(INFORMATION GIVEN)
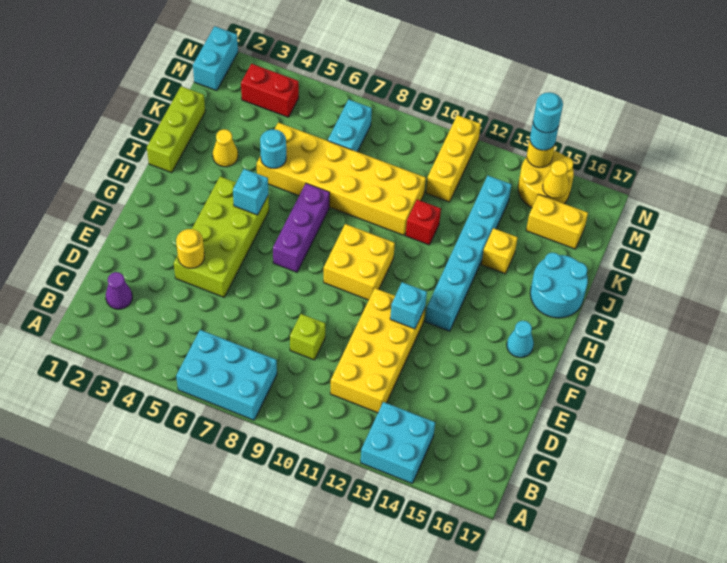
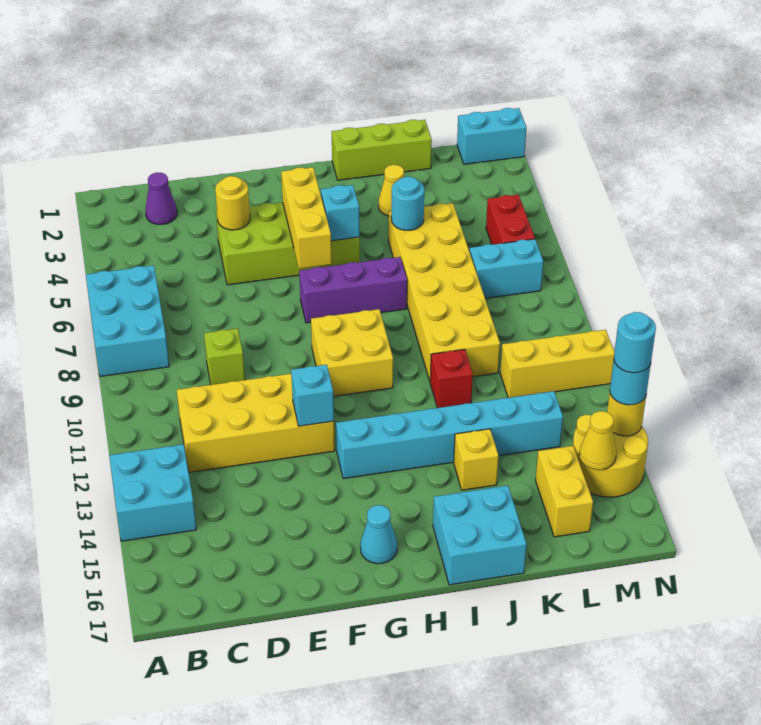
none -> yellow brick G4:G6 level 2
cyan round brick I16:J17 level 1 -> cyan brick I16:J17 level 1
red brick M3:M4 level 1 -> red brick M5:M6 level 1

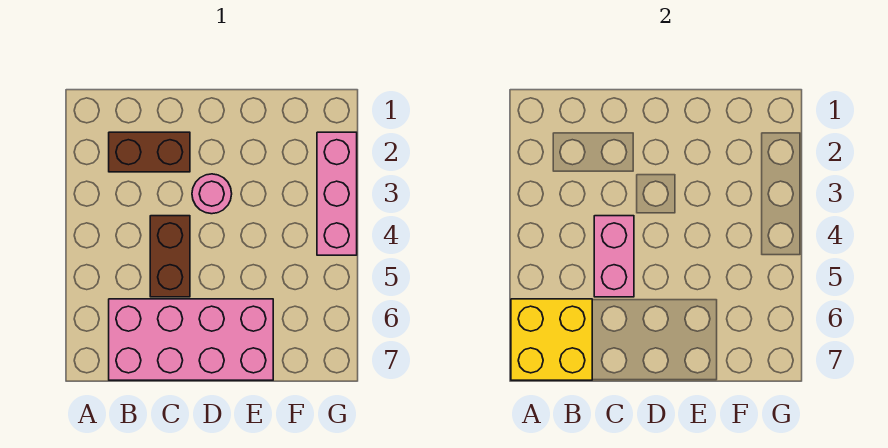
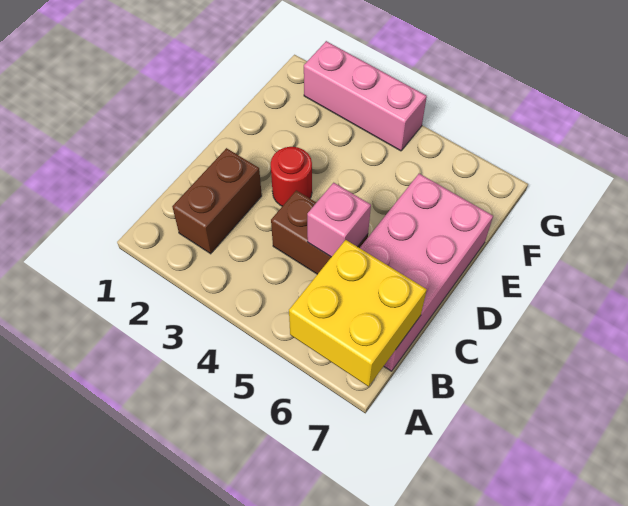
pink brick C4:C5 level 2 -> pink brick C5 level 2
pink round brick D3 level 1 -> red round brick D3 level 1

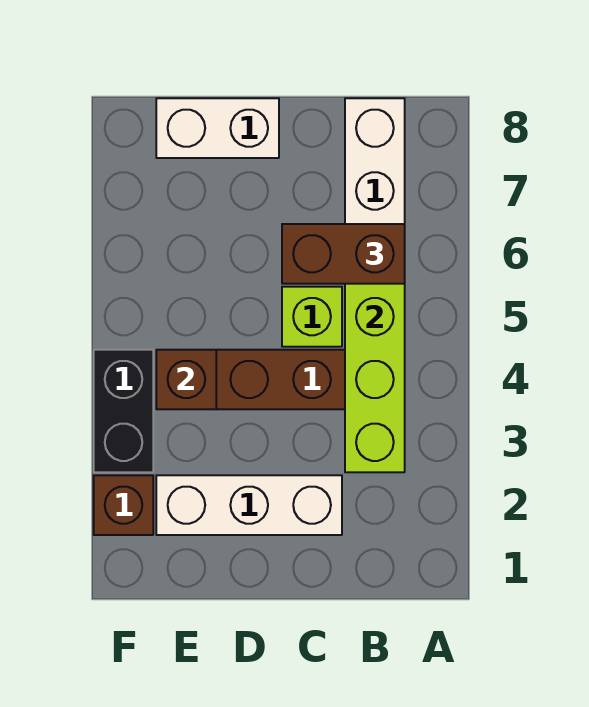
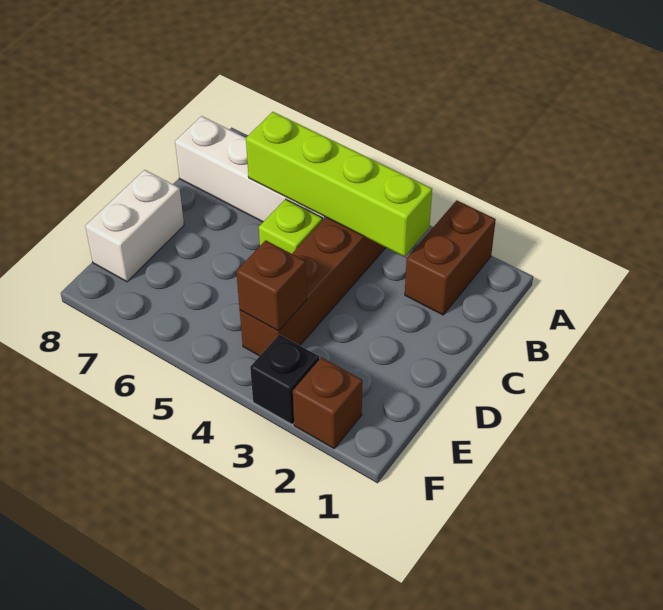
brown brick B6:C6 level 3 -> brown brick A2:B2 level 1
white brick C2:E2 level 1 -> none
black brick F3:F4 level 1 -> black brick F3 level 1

(WORK ITEM)
Word for word, return the records shown above without their pictures.

(PROBLEM SOLUTION)
none -> yellow brick G4:G6 level 2
cyan round brick I16:J17 level 1 -> cyan brick I16:J17 level 1
red brick M3:M4 level 1 -> red brick M5:M6 level 1

pink brick C4:C5 level 2 -> pink brick C5 level 2
pink round brick D3 level 1 -> red round brick D3 level 1

brown brick B6:C6 level 3 -> brown brick A2:B2 level 1
white brick C2:E2 level 1 -> none
black brick F3:F4 level 1 -> black brick F3 level 1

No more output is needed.